● Task description: Please repeat the data exactly. Any picture in it stays out.

● Provided information:
+ + + + +

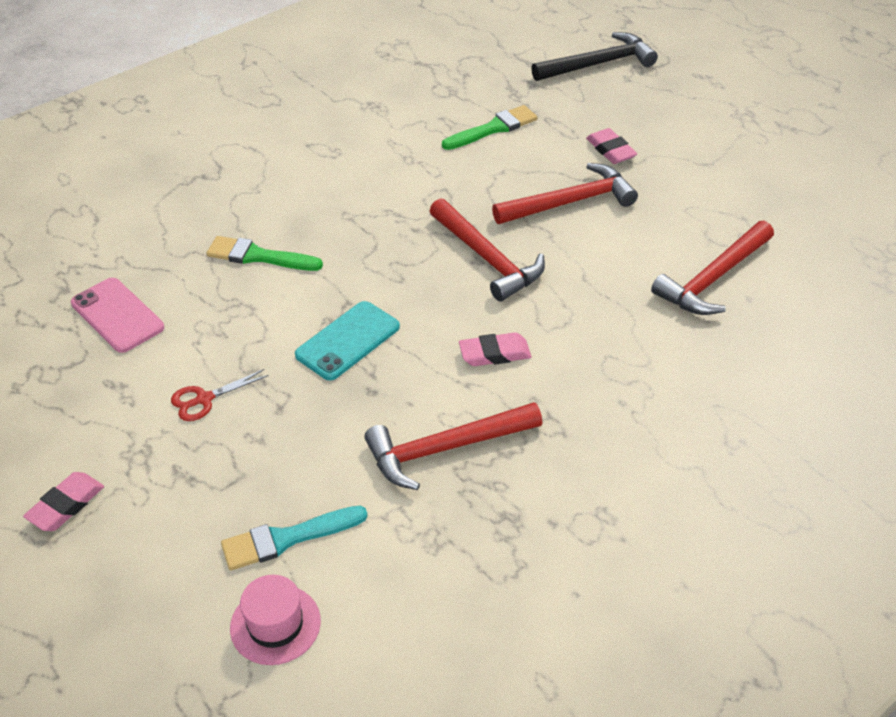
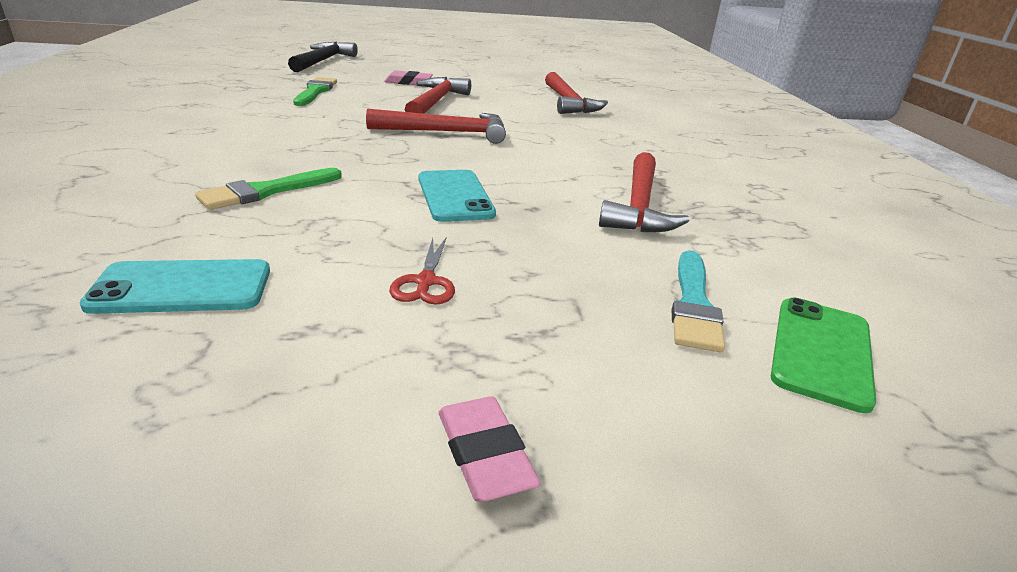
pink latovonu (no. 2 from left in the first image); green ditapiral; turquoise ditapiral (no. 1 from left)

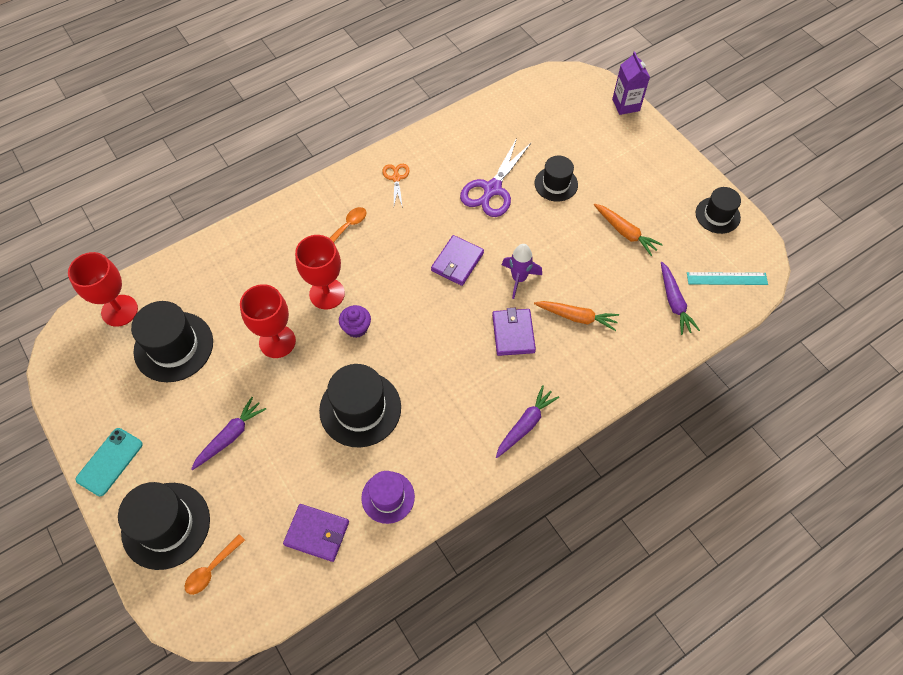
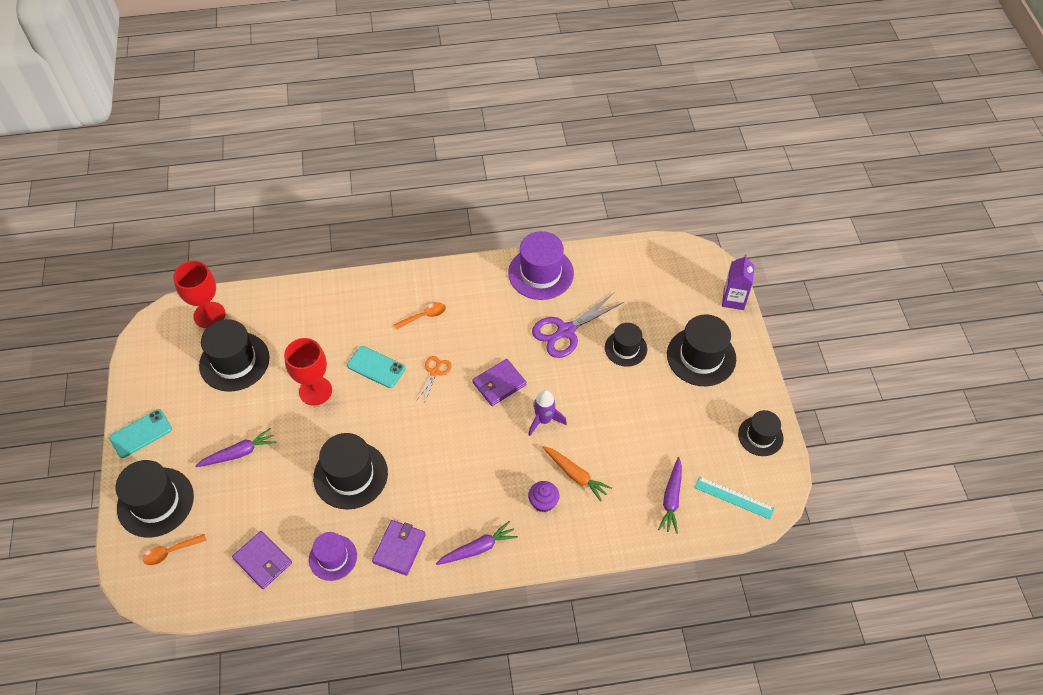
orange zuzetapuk (no. 2 from left in the first image); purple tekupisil (no. 2 from left); black tekupisil (no. 5 from left); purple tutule; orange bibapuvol; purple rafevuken (no. 2 from left); turquoise ditapiral (no. 2 from left)

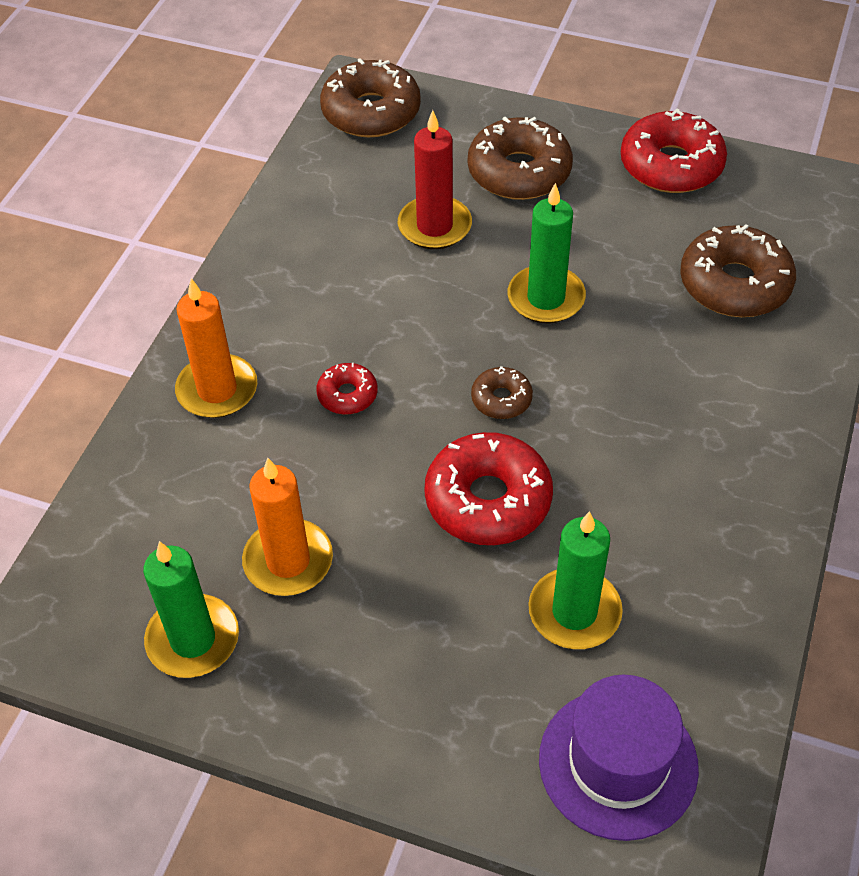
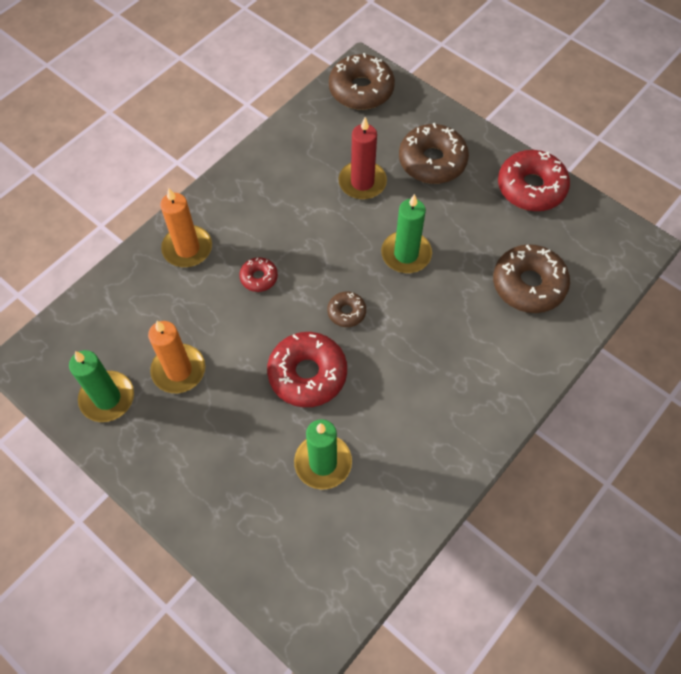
purple tekupisil

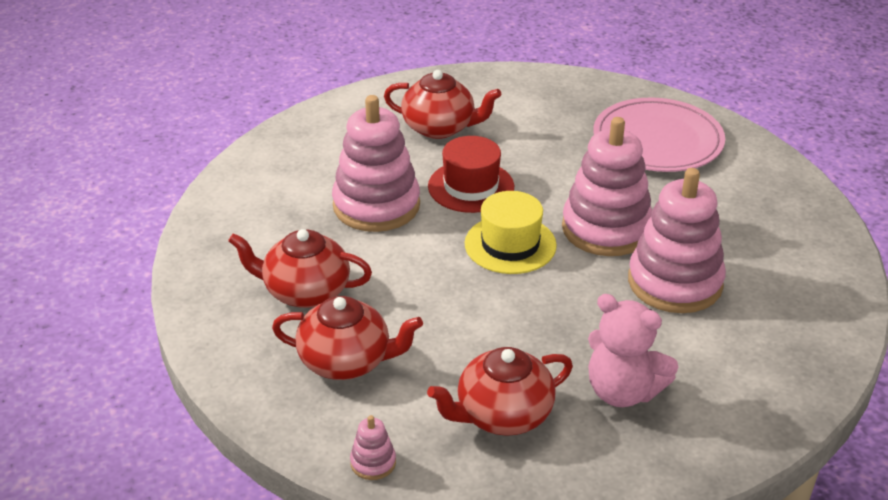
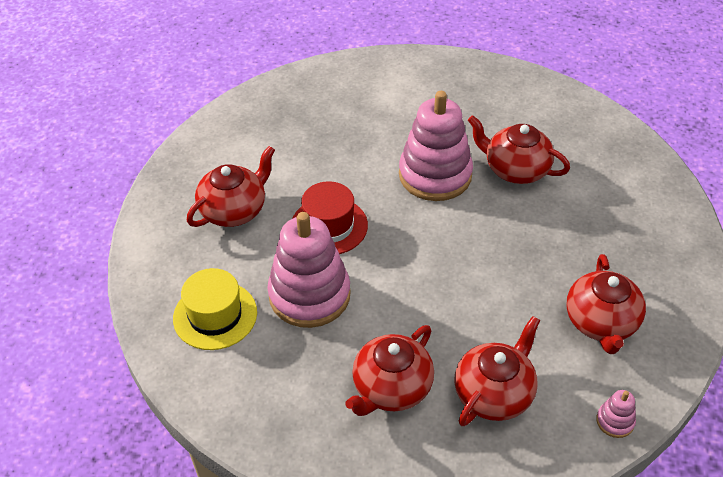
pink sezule; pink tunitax; yellow tekupisil; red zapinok (no. 4 from left)

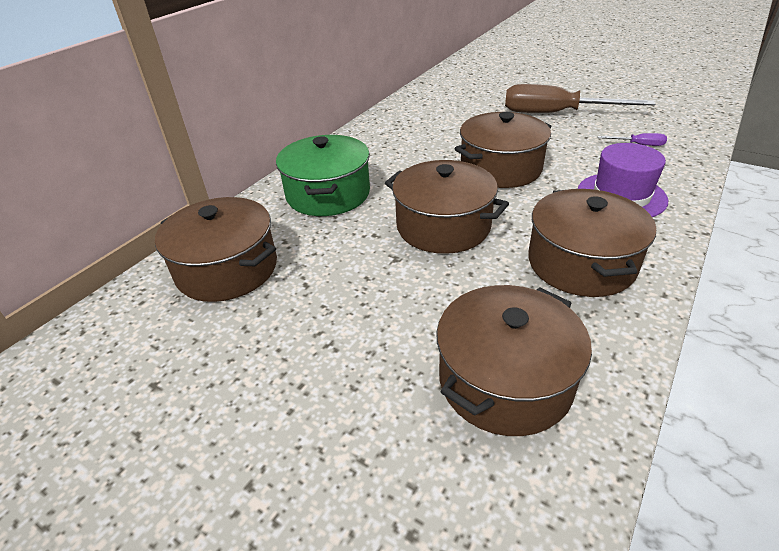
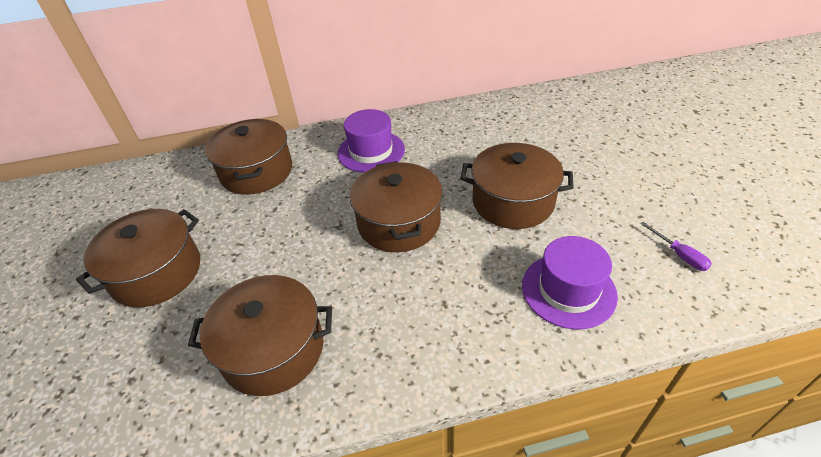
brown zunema; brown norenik (no. 1 from left); purple tekupisil (no. 1 from left)

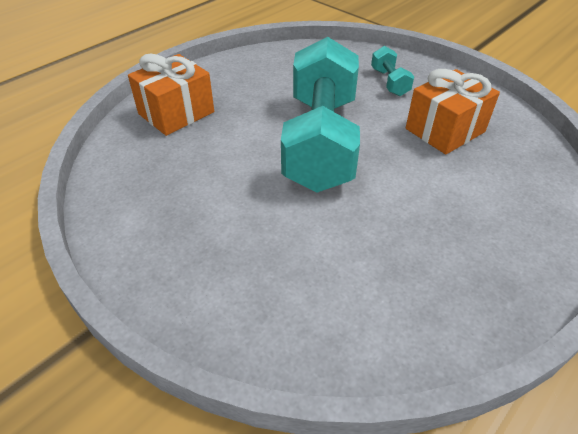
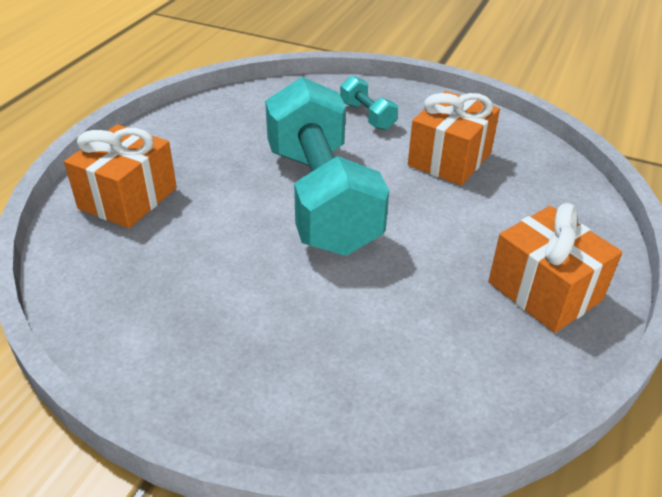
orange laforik (no. 3 from left)

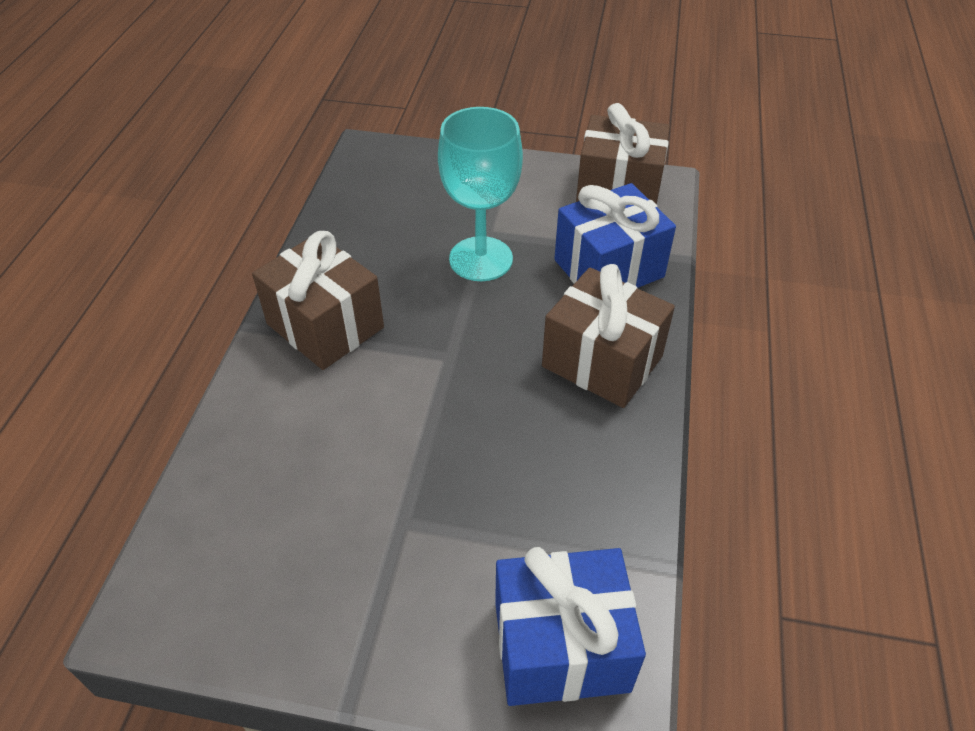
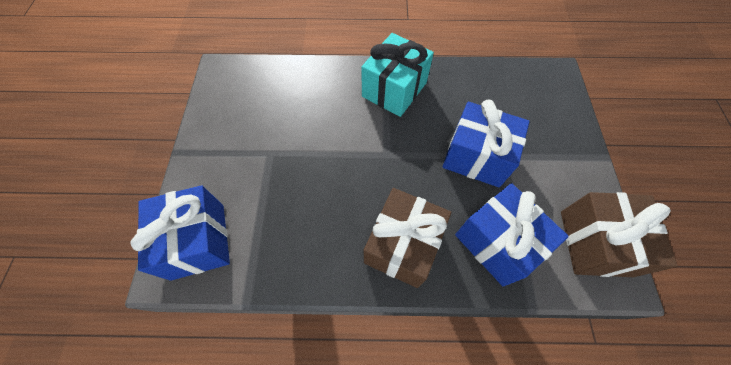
blue laforik (no. 2 from left); turquoise laforik

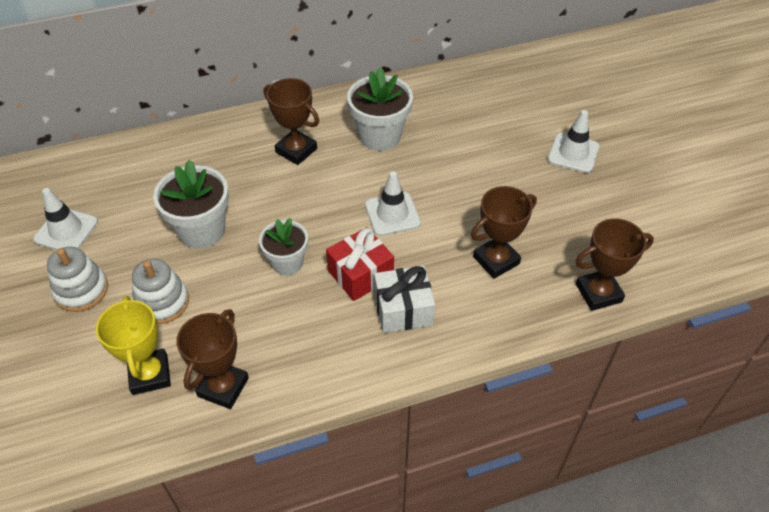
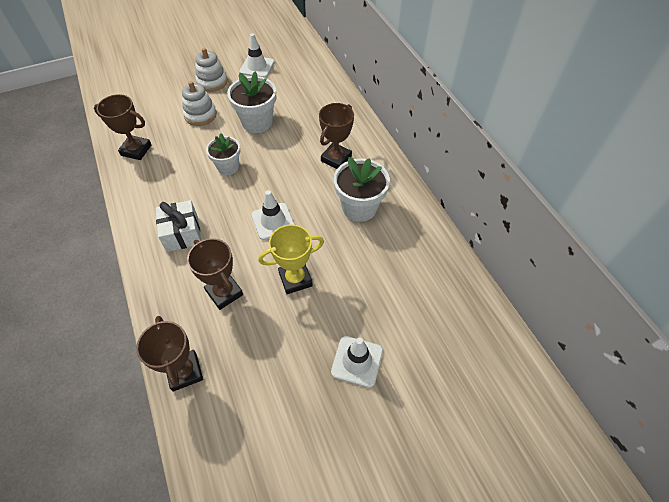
red laforik; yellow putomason

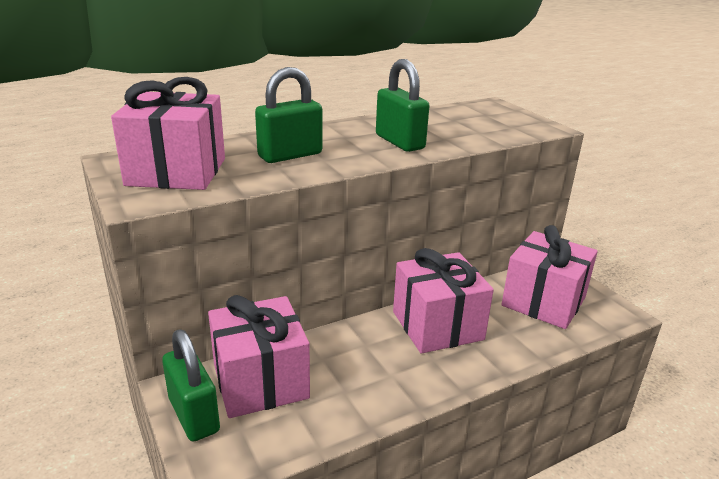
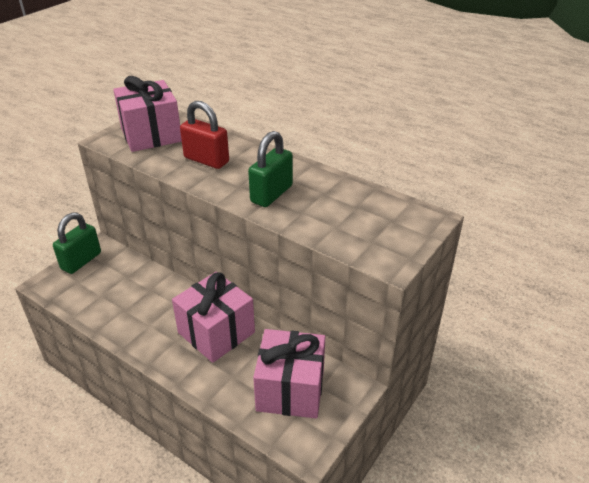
pink laforik (no. 2 from left in the first image); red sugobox

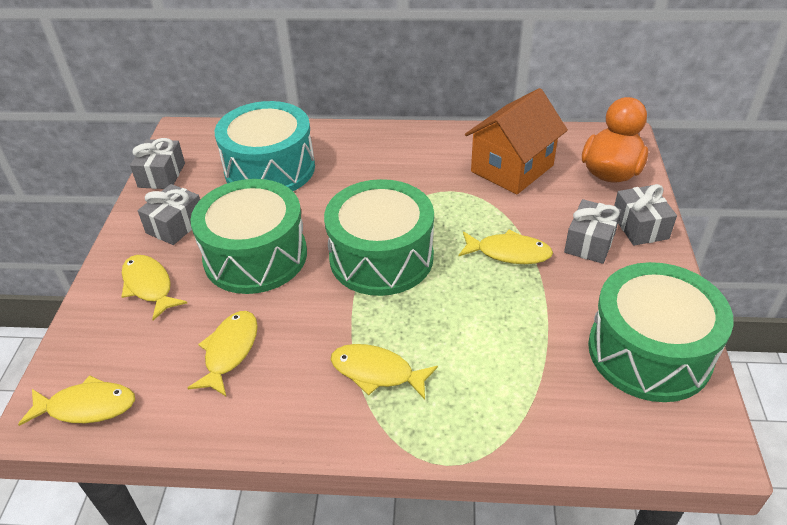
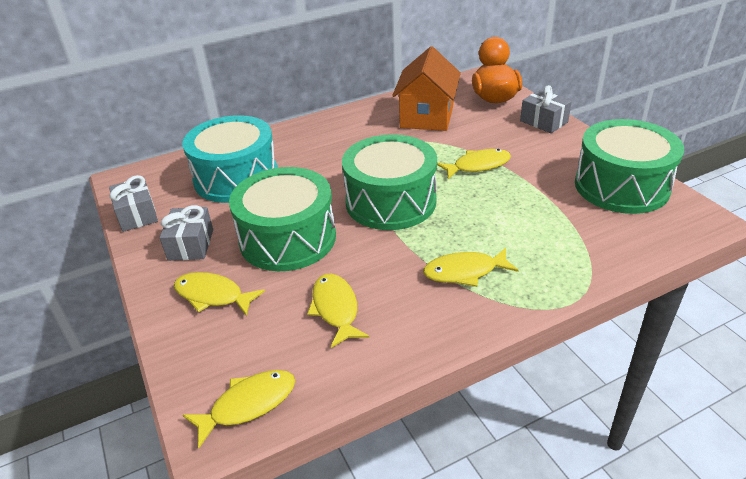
grey laforik (no. 3 from left in the first image)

+ + + + +

● Solution for this exercise:
pink latovonu (no. 2 from left in the first image); green ditapiral; turquoise ditapiral (no. 1 from left)

orange zuzetapuk (no. 2 from left in the first image); purple tekupisil (no. 2 from left); black tekupisil (no. 5 from left); purple tutule; orange bibapuvol; purple rafevuken (no. 2 from left); turquoise ditapiral (no. 2 from left)

purple tekupisil

pink sezule; pink tunitax; yellow tekupisil; red zapinok (no. 4 from left)

brown zunema; brown norenik (no. 1 from left); purple tekupisil (no. 1 from left)

orange laforik (no. 3 from left)

blue laforik (no. 2 from left); turquoise laforik

red laforik; yellow putomason

pink laforik (no. 2 from left in the first image); red sugobox

grey laforik (no. 3 from left in the first image)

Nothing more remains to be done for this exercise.